## Written exercise
Please copy out, word for word, the part of the records that opens with the line containing "The point (311, 368) is more distant." and closes with the line containing "Can you confirm", including both of those lines.

--------------------------------

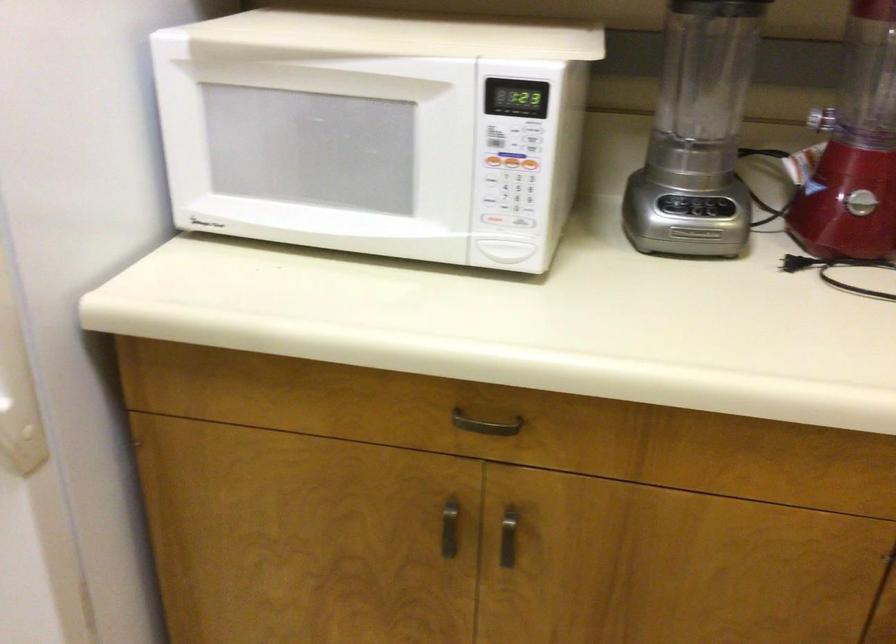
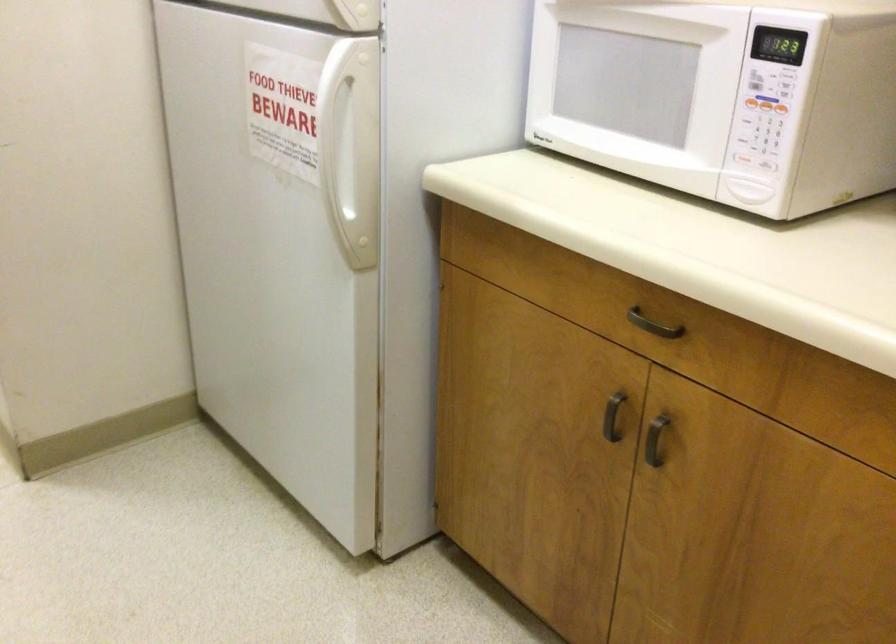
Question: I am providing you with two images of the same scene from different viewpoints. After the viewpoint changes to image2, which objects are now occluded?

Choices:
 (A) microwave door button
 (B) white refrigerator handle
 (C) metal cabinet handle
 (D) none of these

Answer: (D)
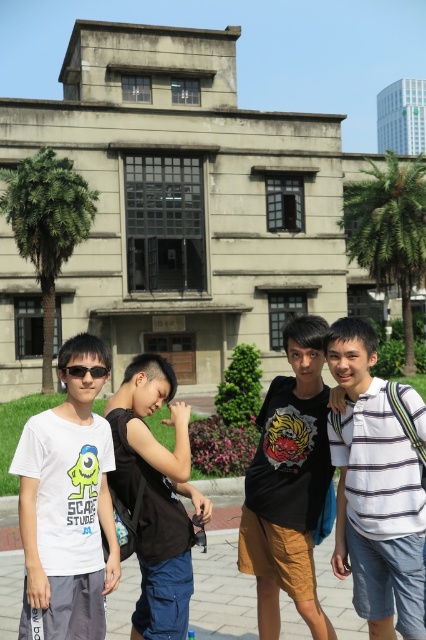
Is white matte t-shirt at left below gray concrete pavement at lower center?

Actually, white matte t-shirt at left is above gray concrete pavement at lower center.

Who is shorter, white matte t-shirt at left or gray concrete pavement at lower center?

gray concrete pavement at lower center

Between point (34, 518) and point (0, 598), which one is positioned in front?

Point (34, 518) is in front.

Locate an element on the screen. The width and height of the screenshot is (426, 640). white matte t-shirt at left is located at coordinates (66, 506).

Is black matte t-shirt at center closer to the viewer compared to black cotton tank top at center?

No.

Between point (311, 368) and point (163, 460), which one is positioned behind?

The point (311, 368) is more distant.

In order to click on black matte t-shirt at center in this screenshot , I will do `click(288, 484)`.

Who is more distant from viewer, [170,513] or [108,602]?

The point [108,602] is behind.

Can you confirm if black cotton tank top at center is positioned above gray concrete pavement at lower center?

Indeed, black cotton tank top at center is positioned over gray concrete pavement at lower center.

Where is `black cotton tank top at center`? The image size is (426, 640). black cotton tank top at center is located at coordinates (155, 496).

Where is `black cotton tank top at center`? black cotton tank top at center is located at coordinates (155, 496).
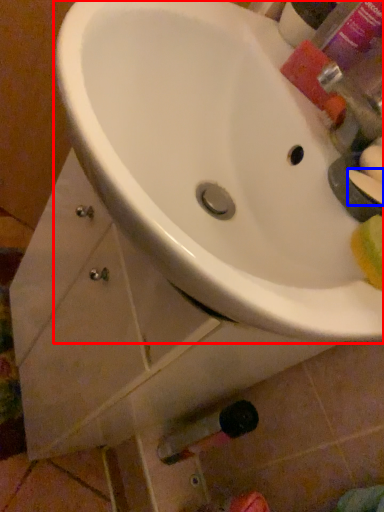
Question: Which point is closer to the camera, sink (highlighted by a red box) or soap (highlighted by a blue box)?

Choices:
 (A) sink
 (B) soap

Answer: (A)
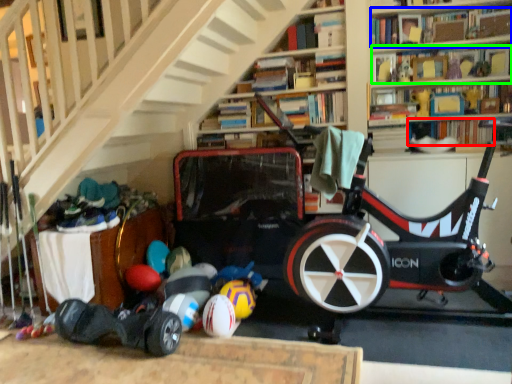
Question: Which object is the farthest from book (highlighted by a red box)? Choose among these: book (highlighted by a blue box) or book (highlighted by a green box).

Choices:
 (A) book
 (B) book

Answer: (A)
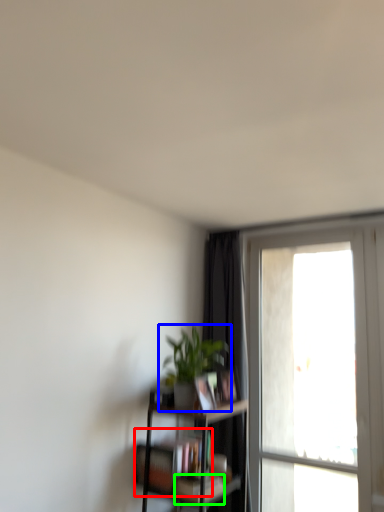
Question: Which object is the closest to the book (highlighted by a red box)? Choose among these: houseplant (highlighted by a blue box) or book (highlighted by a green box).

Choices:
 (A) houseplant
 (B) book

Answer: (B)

--------------------------------

## Solution to the exercise
The point (311, 368) is more distant.

In order to click on black matte t-shirt at center in this screenshot , I will do `click(288, 484)`.

Who is more distant from viewer, [170,513] or [108,602]?

The point [108,602] is behind.

Can you confirm if black cotton tank top at center is positioned above gray concrete pavement at lower center?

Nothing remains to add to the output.